-- Records drawn from a dataset --
· · · · ·

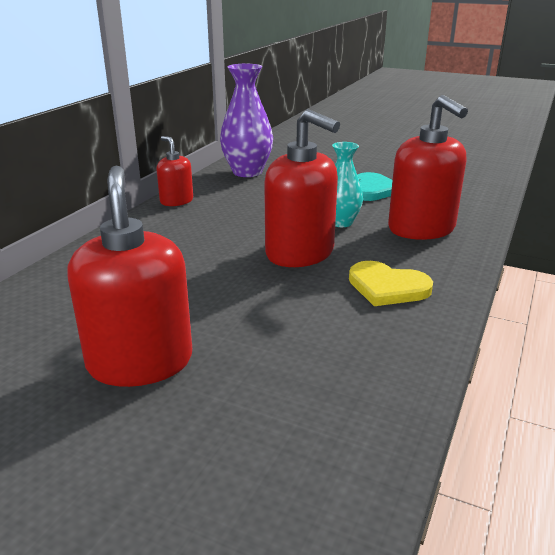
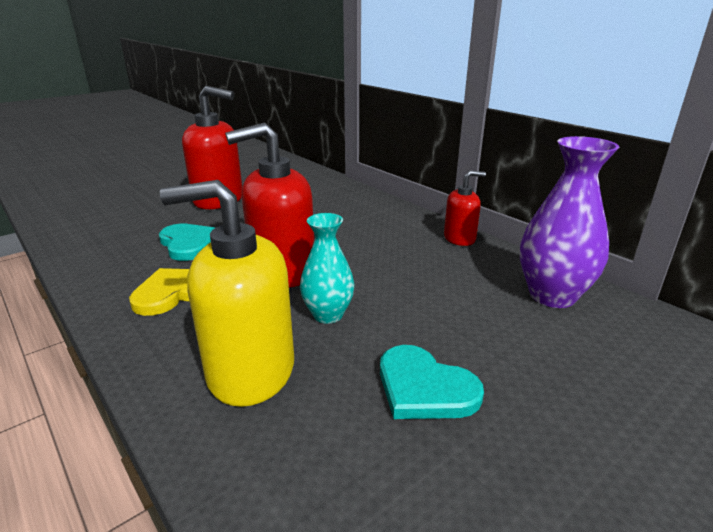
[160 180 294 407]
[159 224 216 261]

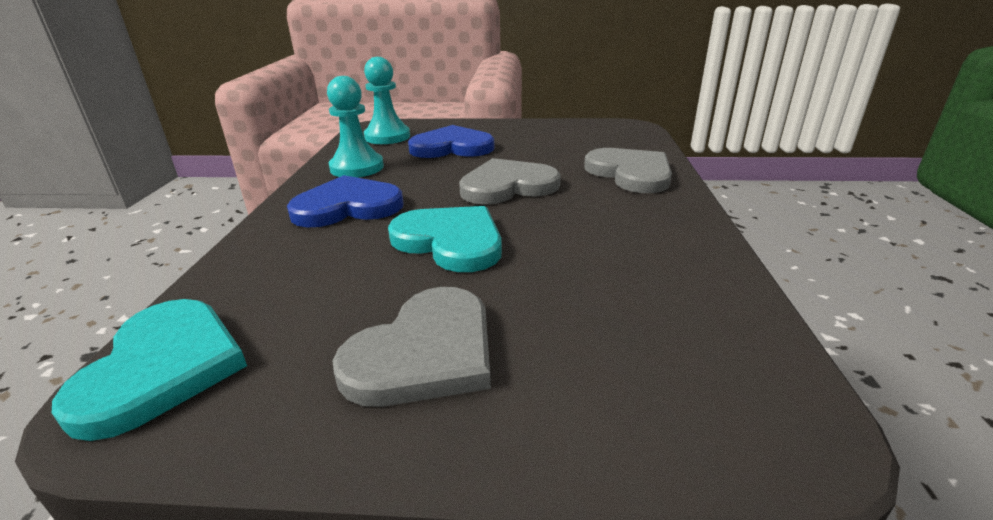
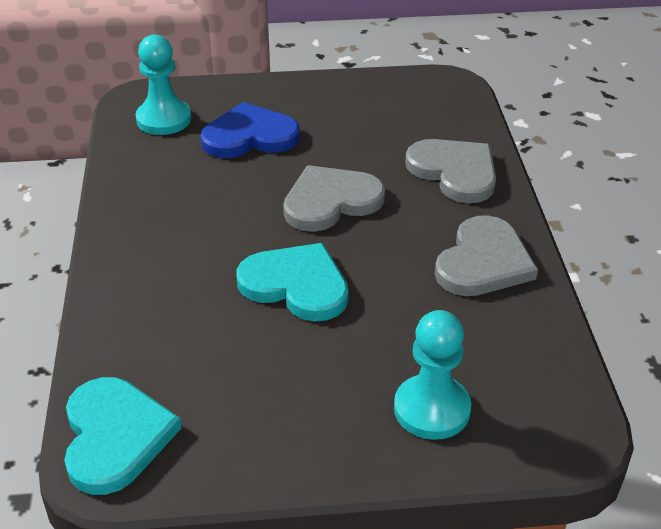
[394 310 471 440]
[287 175 404 227] (first image)
[435 215 538 296]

· · · · ·

-- WHAT YOU WILL DO --
Copy out all the records exactly as they read, and omit the pictures.

-- SOLUTION TO THIS PROBLEM --
[160 180 294 407]
[159 224 216 261]

[394 310 471 440]
[287 175 404 227] (first image)
[435 215 538 296]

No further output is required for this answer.